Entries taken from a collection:
_ _ _ _ _

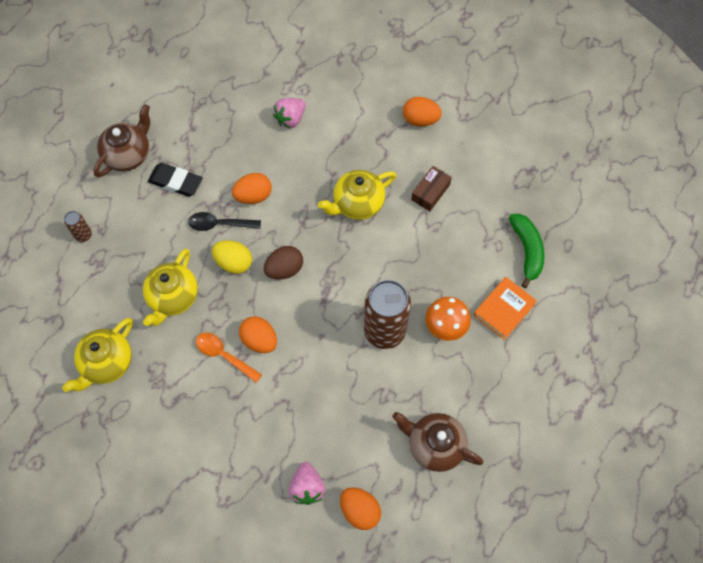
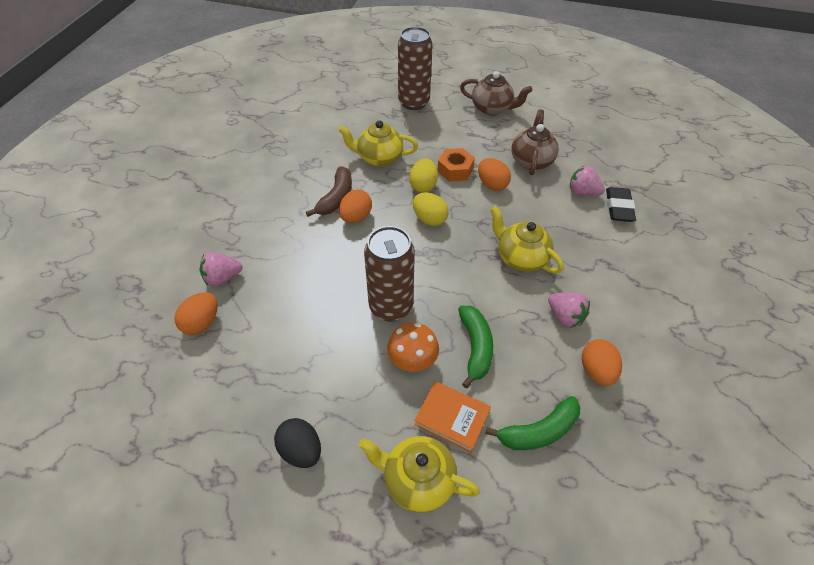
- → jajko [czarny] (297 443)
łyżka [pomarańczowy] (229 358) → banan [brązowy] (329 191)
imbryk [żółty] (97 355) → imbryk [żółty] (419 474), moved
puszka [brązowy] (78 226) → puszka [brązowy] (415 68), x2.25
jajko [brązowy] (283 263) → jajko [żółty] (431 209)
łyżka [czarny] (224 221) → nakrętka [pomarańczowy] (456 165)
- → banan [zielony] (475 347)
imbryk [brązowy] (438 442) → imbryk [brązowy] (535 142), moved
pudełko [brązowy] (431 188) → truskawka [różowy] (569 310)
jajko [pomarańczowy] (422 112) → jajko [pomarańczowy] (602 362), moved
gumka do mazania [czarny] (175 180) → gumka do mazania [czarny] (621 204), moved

_ _ _ _ _

- Exercise
From the line holding "imbryk [brązowy] (438" to the final line of the data, output each line exactly and nothing more.

- Reply
imbryk [brązowy] (438 442) → imbryk [brązowy] (535 142), moved
pudełko [brązowy] (431 188) → truskawka [różowy] (569 310)
jajko [pomarańczowy] (422 112) → jajko [pomarańczowy] (602 362), moved
gumka do mazania [czarny] (175 180) → gumka do mazania [czarny] (621 204), moved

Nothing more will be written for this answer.